**EXERCISE PROMPT:**
Out of the records below, copy all lines in which the word "pink" occurs.

**DATASET RECORDS:**
Start of Block

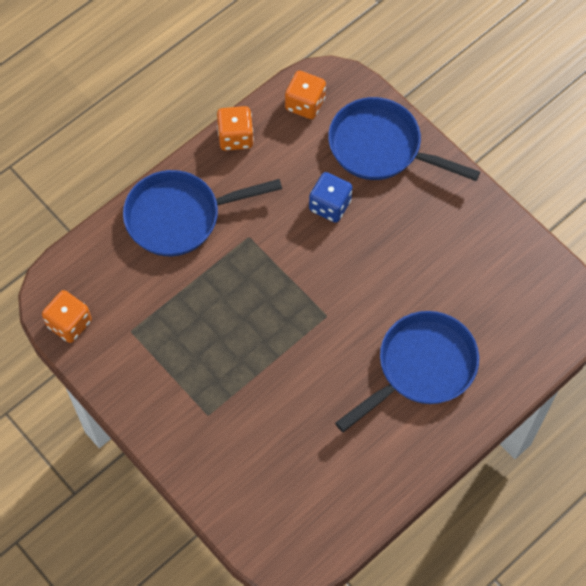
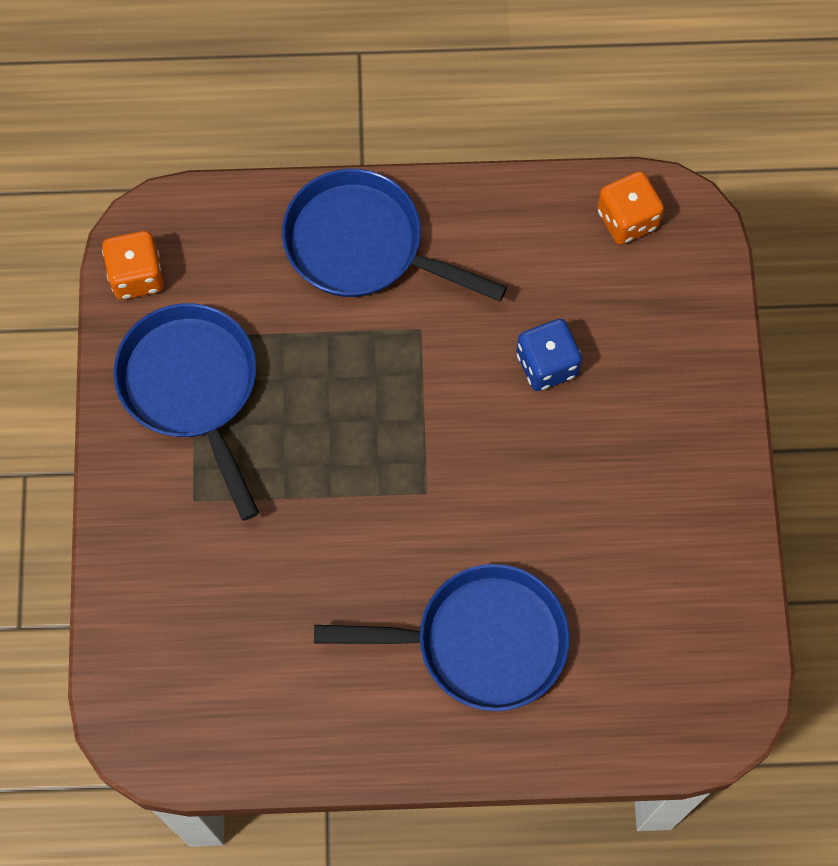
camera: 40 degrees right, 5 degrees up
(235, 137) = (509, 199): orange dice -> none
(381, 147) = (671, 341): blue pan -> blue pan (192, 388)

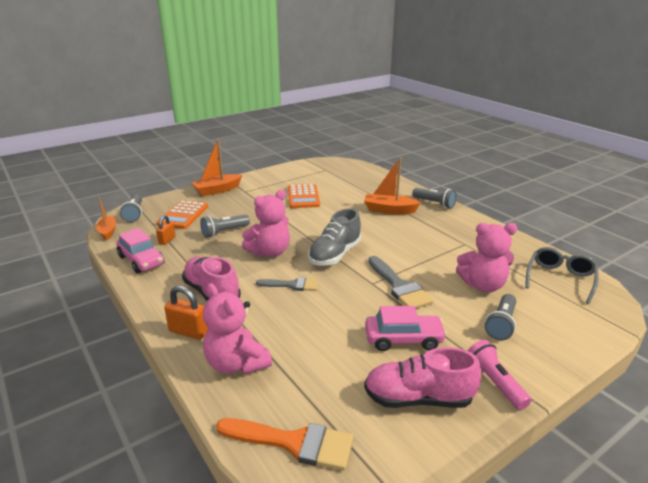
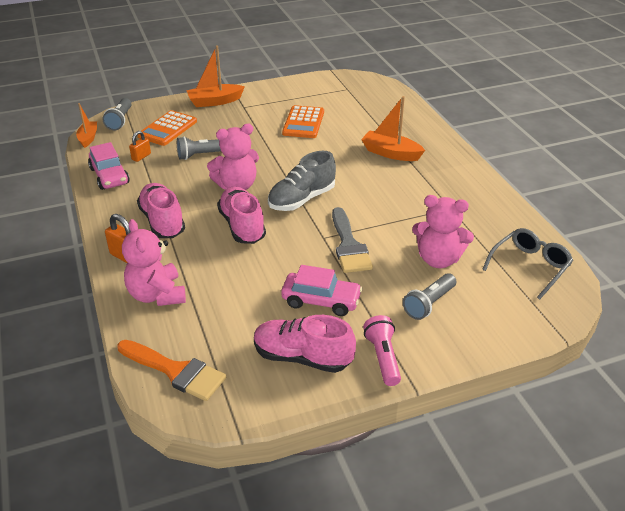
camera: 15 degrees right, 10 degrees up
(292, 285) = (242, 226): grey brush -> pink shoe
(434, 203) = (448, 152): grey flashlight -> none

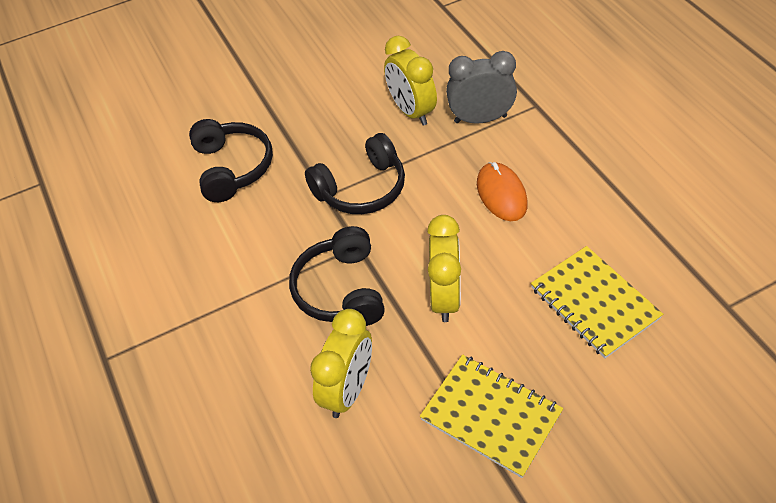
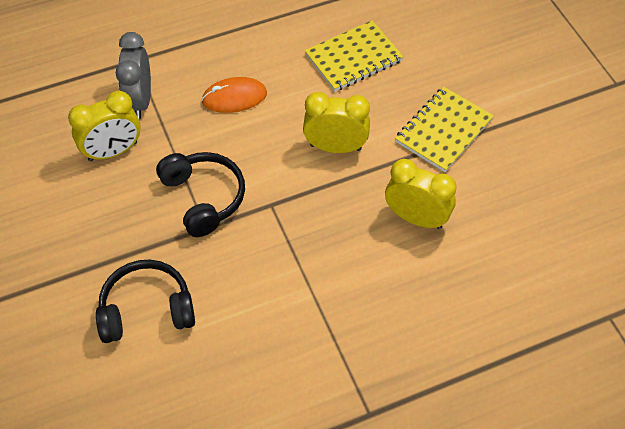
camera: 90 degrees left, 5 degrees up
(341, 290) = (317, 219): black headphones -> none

End of Block
Start of Block

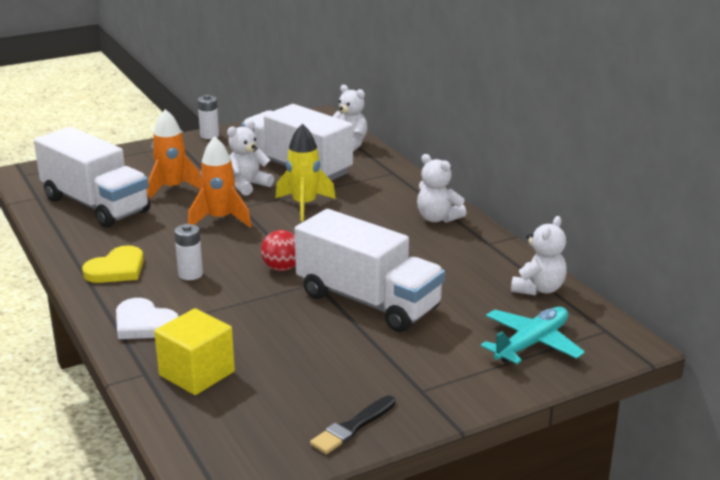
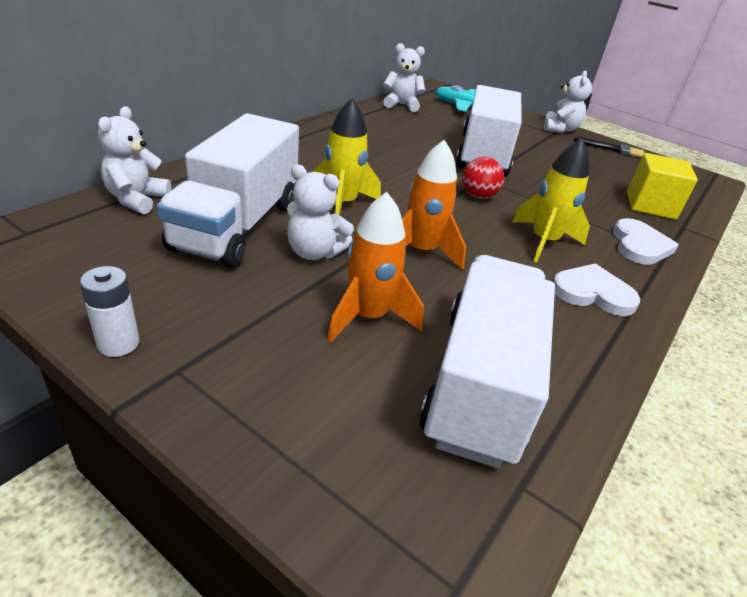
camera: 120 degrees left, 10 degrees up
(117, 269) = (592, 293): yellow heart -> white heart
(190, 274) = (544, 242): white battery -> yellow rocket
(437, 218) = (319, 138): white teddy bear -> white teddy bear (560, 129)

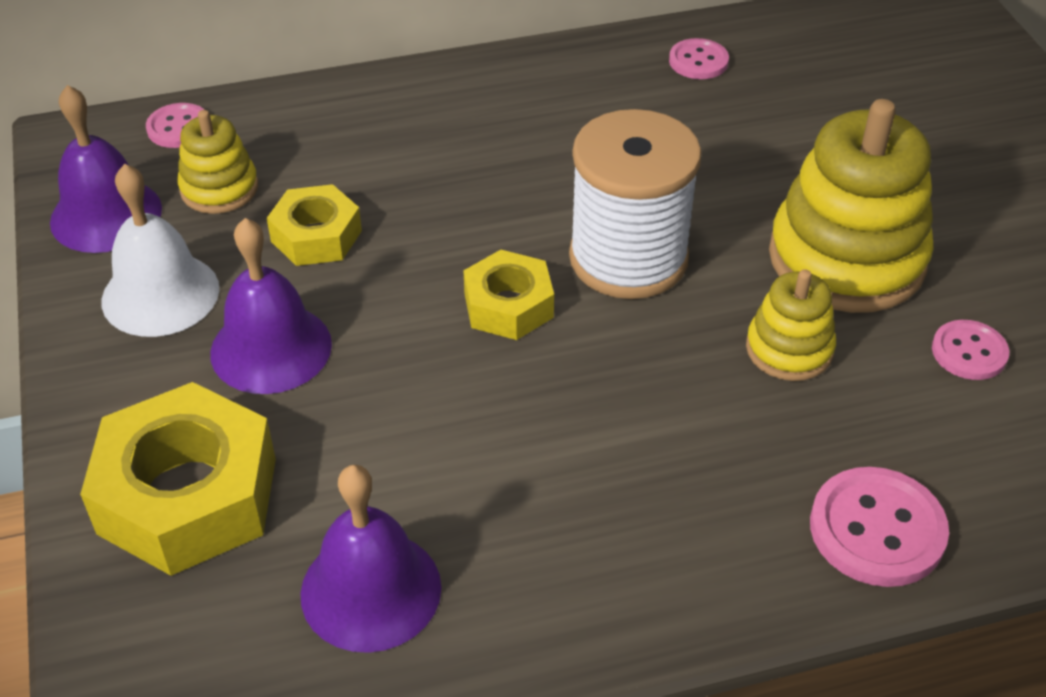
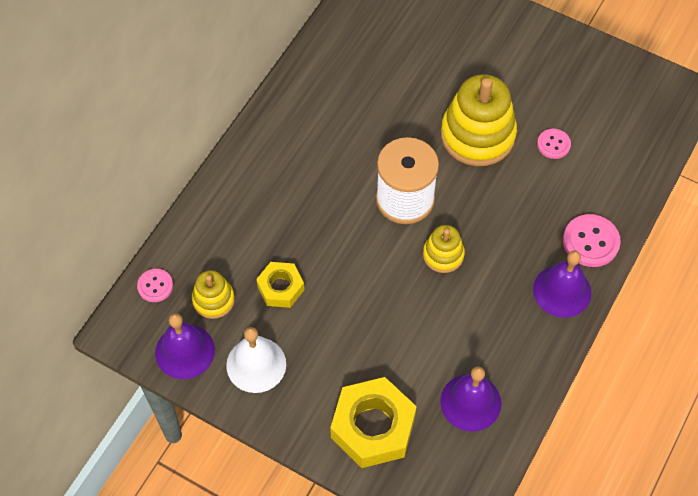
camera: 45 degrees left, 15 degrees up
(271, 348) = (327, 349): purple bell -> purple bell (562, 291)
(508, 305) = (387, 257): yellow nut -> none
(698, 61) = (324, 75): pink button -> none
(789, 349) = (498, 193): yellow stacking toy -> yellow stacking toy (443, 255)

End of Block
Start of Block

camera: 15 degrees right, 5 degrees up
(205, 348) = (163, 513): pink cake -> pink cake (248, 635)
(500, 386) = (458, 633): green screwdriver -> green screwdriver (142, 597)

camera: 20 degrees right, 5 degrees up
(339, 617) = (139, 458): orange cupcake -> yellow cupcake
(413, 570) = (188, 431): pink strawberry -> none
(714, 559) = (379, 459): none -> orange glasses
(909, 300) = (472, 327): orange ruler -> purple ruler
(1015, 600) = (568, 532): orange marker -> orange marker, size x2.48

End of Block

**EXERCISE RESPONSE:**
(292, 285) = (242, 226): grey brush -> pink shoe
(698, 61) = (324, 75): pink button -> none
(205, 348) = (163, 513): pink cake -> pink cake (248, 635)
(413, 570) = (188, 431): pink strawberry -> none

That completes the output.